» **WHAT IS BEING ASKED**: Gather every line of the material below that contains the string "override", and copy each one in full. Case counts.

***

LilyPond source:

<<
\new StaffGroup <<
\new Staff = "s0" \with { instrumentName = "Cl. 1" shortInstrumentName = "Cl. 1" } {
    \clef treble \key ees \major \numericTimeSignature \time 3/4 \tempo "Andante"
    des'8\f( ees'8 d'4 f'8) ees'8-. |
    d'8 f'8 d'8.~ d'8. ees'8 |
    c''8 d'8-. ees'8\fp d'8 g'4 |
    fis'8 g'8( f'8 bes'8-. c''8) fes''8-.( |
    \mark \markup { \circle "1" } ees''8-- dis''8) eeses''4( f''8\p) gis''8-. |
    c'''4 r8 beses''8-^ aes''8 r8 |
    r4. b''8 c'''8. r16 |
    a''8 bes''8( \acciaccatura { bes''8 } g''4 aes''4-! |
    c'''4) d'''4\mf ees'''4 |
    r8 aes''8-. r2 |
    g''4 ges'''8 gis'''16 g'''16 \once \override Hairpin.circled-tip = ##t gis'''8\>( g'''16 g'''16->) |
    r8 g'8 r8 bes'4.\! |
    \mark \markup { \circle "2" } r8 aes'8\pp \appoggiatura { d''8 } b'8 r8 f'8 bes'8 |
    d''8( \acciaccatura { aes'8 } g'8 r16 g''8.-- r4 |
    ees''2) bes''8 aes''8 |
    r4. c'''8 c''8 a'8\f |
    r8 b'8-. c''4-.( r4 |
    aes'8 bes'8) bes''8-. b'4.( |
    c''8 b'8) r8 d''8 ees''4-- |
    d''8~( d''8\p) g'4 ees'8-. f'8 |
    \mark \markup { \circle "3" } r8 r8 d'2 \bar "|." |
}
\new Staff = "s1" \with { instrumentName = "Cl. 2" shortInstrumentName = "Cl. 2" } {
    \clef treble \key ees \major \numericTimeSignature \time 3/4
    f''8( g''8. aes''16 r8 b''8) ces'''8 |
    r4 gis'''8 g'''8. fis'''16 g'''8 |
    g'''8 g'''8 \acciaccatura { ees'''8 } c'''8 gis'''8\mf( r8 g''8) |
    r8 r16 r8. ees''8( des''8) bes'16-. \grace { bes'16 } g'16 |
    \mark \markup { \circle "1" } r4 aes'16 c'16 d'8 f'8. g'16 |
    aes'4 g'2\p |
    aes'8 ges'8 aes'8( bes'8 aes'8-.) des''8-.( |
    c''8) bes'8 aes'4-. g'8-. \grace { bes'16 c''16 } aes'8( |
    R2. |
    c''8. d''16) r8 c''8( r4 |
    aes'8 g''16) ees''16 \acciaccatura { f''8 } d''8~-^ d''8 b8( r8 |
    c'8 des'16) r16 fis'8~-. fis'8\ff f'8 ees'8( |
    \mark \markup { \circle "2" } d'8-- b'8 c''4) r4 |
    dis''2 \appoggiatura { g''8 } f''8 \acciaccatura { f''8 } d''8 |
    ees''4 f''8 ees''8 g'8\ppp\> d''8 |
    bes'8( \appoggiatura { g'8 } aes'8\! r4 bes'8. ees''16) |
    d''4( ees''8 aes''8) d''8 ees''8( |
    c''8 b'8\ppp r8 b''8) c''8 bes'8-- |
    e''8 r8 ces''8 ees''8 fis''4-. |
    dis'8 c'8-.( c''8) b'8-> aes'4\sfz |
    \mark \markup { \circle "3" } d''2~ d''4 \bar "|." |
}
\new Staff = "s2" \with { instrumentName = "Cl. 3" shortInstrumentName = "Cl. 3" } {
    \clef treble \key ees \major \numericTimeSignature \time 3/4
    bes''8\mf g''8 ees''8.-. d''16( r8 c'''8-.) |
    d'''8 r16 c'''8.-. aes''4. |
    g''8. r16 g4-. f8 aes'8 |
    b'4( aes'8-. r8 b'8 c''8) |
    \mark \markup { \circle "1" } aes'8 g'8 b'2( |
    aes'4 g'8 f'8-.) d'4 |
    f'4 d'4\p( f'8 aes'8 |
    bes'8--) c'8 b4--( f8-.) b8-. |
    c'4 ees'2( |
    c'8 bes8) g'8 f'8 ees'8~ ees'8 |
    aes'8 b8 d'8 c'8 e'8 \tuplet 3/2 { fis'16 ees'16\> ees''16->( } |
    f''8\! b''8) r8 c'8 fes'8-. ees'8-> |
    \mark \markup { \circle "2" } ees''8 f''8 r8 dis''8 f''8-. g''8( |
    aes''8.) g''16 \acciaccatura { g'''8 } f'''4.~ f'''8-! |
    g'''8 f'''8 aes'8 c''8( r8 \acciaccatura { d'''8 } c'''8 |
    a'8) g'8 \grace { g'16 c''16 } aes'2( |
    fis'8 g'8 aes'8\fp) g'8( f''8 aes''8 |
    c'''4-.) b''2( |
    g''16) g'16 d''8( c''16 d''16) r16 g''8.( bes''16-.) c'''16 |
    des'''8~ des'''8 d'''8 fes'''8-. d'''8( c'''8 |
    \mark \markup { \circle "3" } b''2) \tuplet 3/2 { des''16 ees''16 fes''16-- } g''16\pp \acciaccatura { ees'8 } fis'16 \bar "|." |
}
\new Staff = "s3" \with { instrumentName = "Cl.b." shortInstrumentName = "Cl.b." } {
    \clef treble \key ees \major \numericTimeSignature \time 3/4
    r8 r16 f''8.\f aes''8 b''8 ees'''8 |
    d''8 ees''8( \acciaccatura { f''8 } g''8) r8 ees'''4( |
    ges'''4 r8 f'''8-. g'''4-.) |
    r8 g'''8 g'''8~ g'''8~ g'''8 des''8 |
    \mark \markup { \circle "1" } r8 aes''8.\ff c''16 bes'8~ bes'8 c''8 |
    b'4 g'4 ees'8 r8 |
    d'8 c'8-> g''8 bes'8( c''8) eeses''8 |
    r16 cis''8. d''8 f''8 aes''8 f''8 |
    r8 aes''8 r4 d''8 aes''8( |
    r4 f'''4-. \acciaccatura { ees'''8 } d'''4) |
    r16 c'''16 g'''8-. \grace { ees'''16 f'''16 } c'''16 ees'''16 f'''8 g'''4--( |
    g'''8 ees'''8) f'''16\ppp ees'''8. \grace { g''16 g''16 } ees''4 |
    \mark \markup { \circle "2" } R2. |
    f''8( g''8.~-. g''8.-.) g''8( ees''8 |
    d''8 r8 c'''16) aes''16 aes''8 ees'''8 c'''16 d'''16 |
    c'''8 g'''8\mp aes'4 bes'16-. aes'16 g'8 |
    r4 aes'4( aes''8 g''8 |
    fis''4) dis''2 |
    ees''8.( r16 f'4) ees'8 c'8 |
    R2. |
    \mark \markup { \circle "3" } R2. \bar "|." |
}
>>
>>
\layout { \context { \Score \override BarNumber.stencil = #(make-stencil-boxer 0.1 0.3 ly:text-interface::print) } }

***

» **WRITTEN ANSWER**:
    g''4 ges'''8 gis'''16 g'''16 \once \override Hairpin.circled-tip = ##t gis'''8\>( g'''16 g'''16->) |
\layout { \context { \Score \override BarNumber.stencil = #(make-stencil-boxer 0.1 0.3 ly:text-interface::print) } }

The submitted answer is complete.